● **Provided material**:
▬▬▬▬▬▬▬▬▬▬
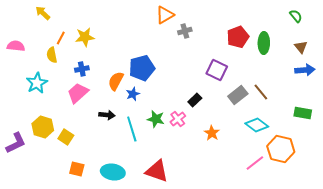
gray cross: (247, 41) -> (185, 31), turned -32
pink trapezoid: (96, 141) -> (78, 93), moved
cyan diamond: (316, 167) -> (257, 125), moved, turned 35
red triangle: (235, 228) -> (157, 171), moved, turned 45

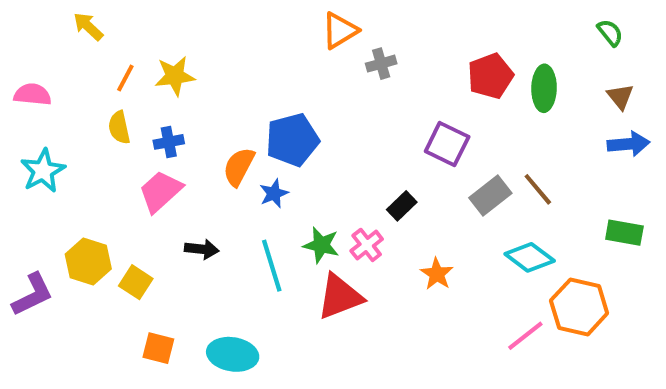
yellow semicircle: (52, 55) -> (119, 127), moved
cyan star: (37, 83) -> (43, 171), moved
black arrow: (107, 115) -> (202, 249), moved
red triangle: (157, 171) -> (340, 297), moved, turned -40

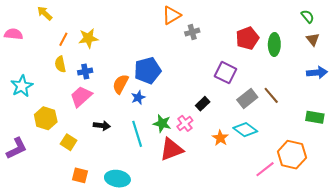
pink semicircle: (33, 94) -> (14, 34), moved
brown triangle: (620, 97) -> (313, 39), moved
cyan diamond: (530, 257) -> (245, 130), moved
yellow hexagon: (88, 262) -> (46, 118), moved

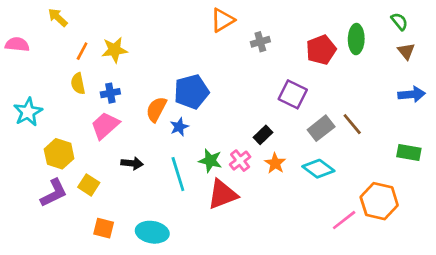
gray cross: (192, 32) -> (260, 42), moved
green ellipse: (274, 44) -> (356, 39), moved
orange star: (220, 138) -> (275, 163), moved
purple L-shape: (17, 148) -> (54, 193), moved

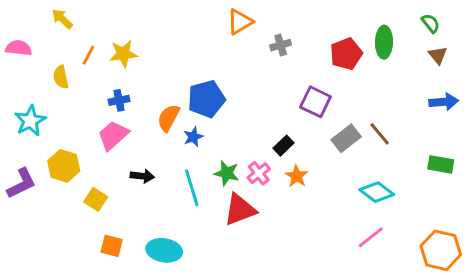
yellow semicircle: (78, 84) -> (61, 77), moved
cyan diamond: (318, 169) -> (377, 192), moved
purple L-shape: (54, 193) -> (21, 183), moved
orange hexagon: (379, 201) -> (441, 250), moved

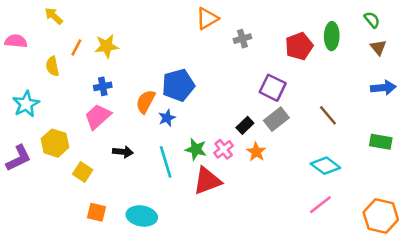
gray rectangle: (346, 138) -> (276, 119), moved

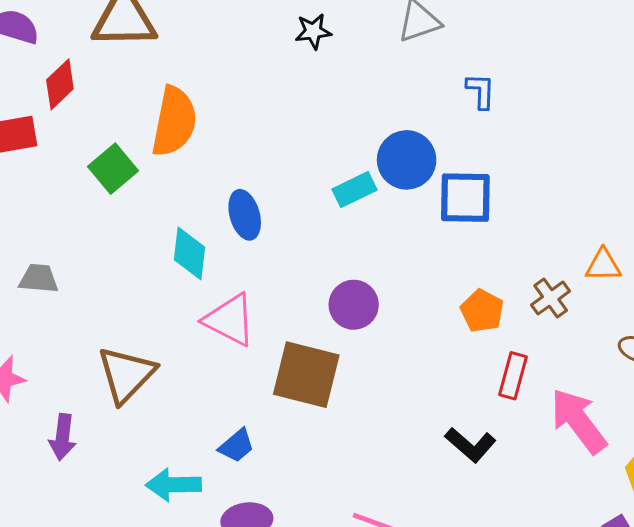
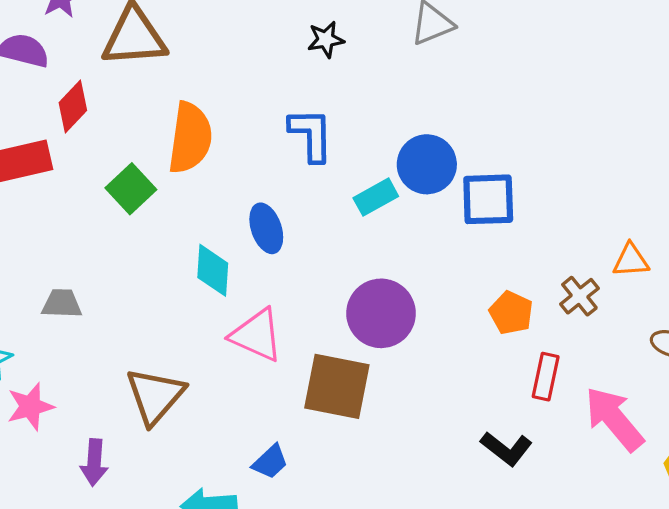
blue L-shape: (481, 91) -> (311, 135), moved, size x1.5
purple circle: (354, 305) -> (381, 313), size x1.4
▬▬▬▬▬▬▬▬▬▬
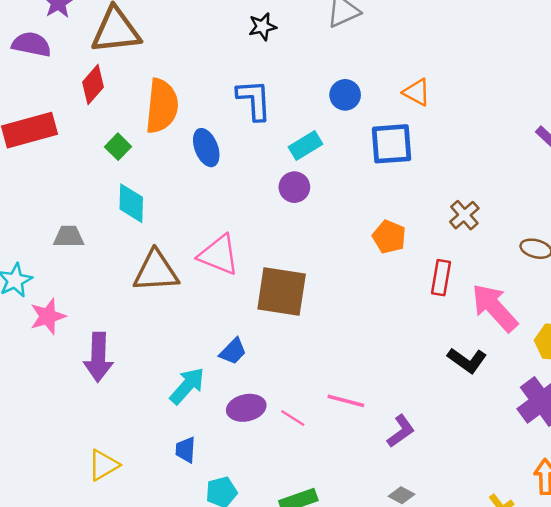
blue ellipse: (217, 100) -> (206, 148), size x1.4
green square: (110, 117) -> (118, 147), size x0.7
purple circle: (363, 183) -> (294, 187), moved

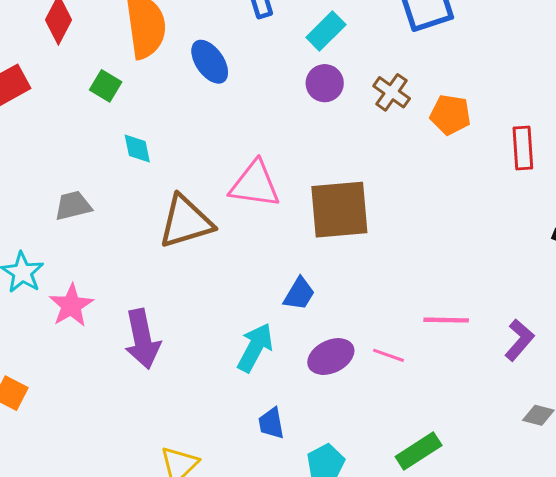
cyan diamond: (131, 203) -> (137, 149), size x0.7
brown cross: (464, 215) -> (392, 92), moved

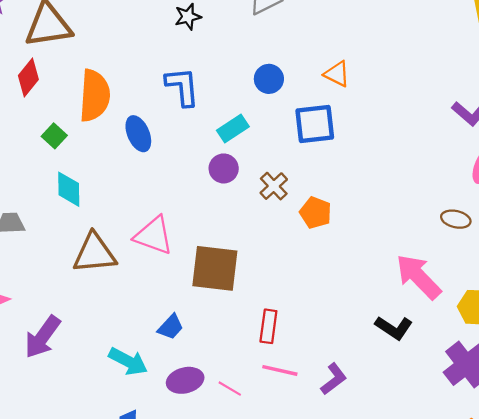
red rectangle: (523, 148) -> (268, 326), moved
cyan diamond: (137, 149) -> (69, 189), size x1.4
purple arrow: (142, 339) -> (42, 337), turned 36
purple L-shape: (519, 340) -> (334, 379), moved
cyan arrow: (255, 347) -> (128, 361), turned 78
▬▬▬▬▬▬▬▬▬▬
Copy only these lines from the records above, exactly: the one with "gray cross: (247, 41)", the one with "purple circle: (354, 305)", and those between. Skip the pictures.

gray cross: (247, 41) -> (185, 31), turned -32
pink trapezoid: (96, 141) -> (78, 93), moved
cyan diamond: (316, 167) -> (257, 125), moved, turned 35
red triangle: (235, 228) -> (157, 171), moved, turned 45

yellow semicircle: (52, 55) -> (119, 127), moved
cyan star: (37, 83) -> (43, 171), moved
black arrow: (107, 115) -> (202, 249), moved
red triangle: (157, 171) -> (340, 297), moved, turned -40

pink semicircle: (33, 94) -> (14, 34), moved
brown triangle: (620, 97) -> (313, 39), moved
cyan diamond: (530, 257) -> (245, 130), moved
yellow hexagon: (88, 262) -> (46, 118), moved

gray cross: (192, 32) -> (260, 42), moved
green ellipse: (274, 44) -> (356, 39), moved
orange star: (220, 138) -> (275, 163), moved
purple L-shape: (17, 148) -> (54, 193), moved

yellow semicircle: (78, 84) -> (61, 77), moved
cyan diamond: (318, 169) -> (377, 192), moved
purple L-shape: (54, 193) -> (21, 183), moved
orange hexagon: (379, 201) -> (441, 250), moved

gray rectangle: (346, 138) -> (276, 119), moved

blue L-shape: (481, 91) -> (311, 135), moved, size x1.5
purple circle: (354, 305) -> (381, 313), size x1.4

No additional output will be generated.